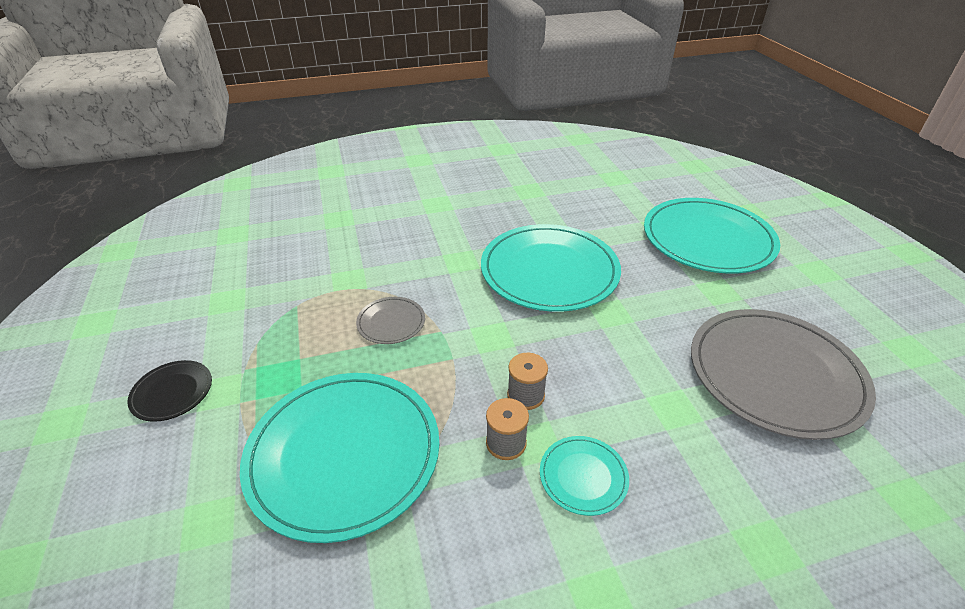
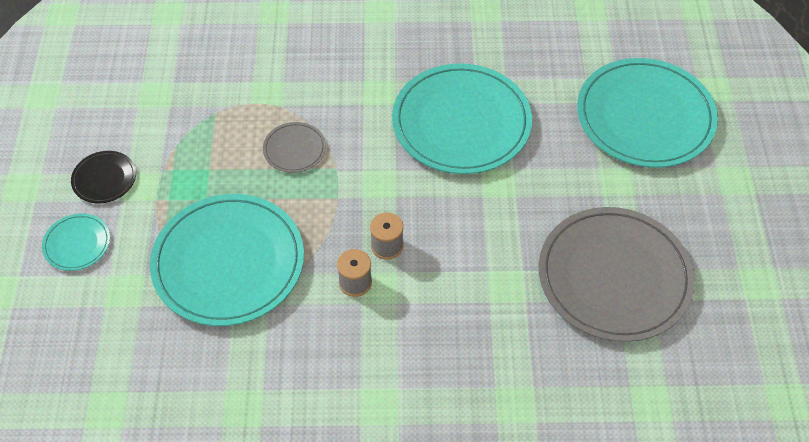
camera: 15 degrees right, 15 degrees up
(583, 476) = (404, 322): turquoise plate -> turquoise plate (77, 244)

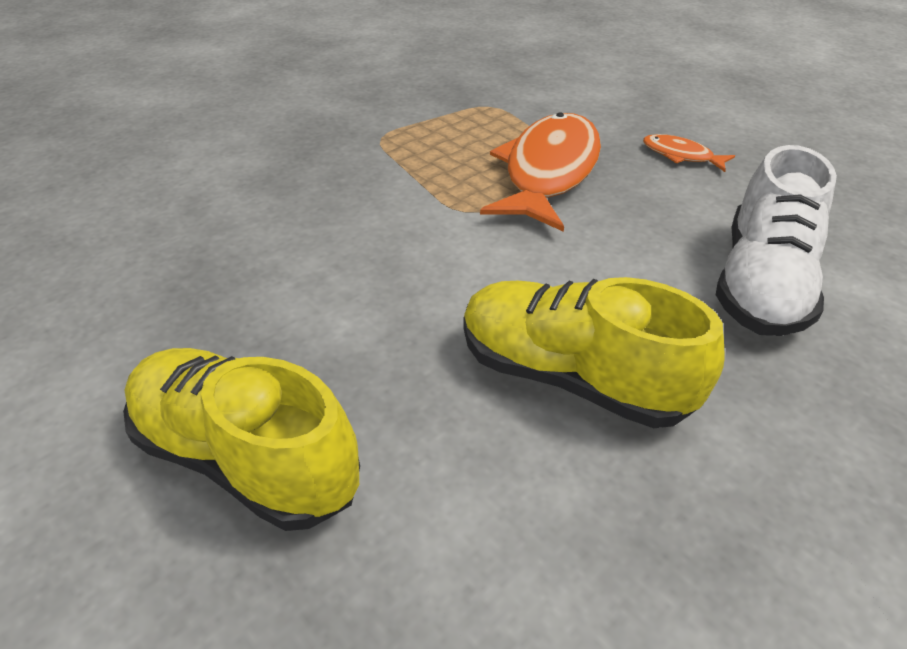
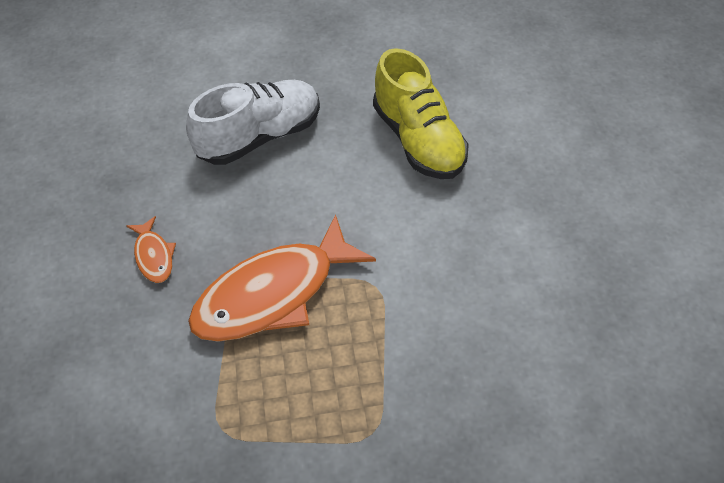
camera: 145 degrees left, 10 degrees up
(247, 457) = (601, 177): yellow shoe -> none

--------

BRIEF |
Here the requirement is to restate exactly the line holding "(583, 476) = (404, 322): turquoise" and every later line through the end of the material, omitting pictures.

ANSWER BOX |
(583, 476) = (404, 322): turquoise plate -> turquoise plate (77, 244)

camera: 145 degrees left, 10 degrees up
(247, 457) = (601, 177): yellow shoe -> none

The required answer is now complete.